» Required work:
All that is needed is the lines from the one containing "none -> pink plate D9:D11 level 1" through the end of the listing, printed exactly, with no pictures among them.

» Data shown:
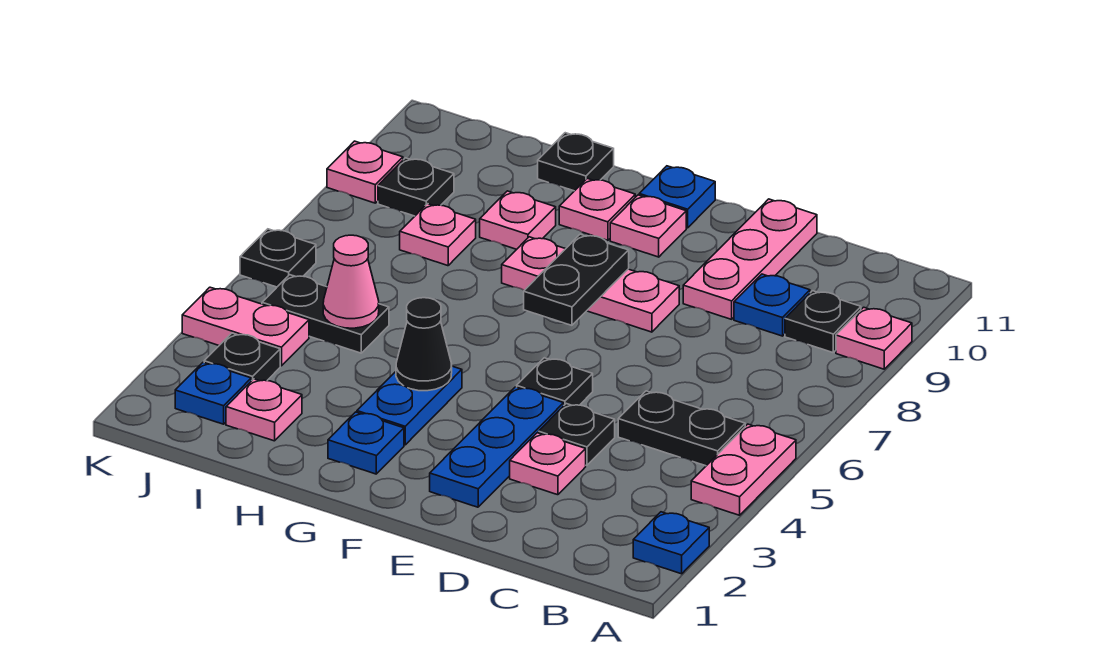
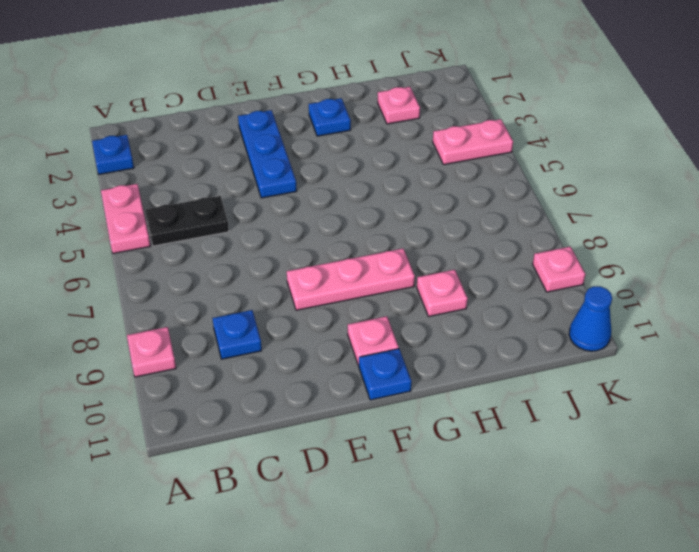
blue cone K11 level 1 -> none
none -> black plate B9 level 1
none -> pink plate D3 level 1
none -> black plate D4 level 1
none -> pink plate D9:D11 level 1

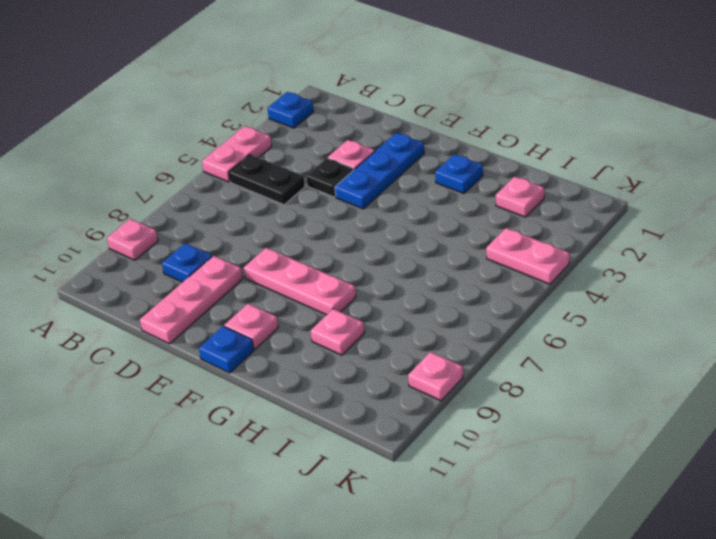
none -> black plate B9 level 1
none -> black plate E5 level 1
none -> blue plate G3:G4 level 1
none -> pink plate G10 level 1

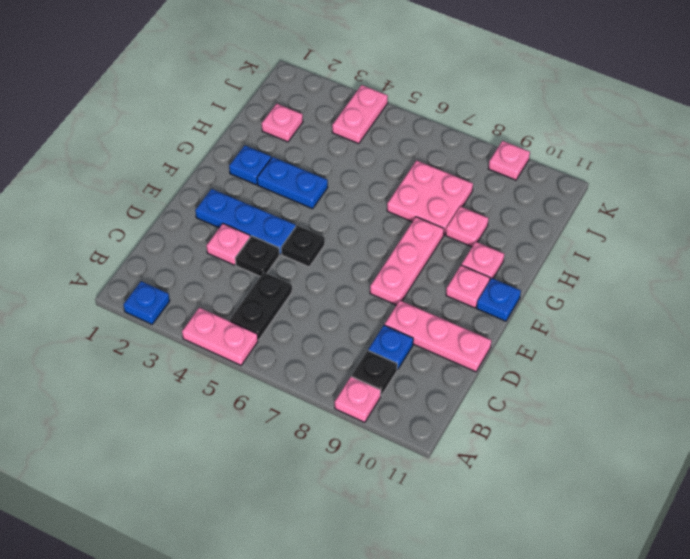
pink plate H7:I8 level 1 -> pink plate I8 level 1
none -> black plate H11 level 1
none -> black plate I5:J5 level 1
none -> blue plate J2 level 1
none -> black plate J3 level 1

» Written answer:
none -> pink plate D9:D11 level 1

none -> black plate B9 level 1
none -> black plate E5 level 1
none -> blue plate G3:G4 level 1
none -> pink plate G10 level 1

pink plate H7:I8 level 1 -> pink plate I8 level 1
none -> black plate H11 level 1
none -> black plate I5:J5 level 1
none -> blue plate J2 level 1
none -> black plate J3 level 1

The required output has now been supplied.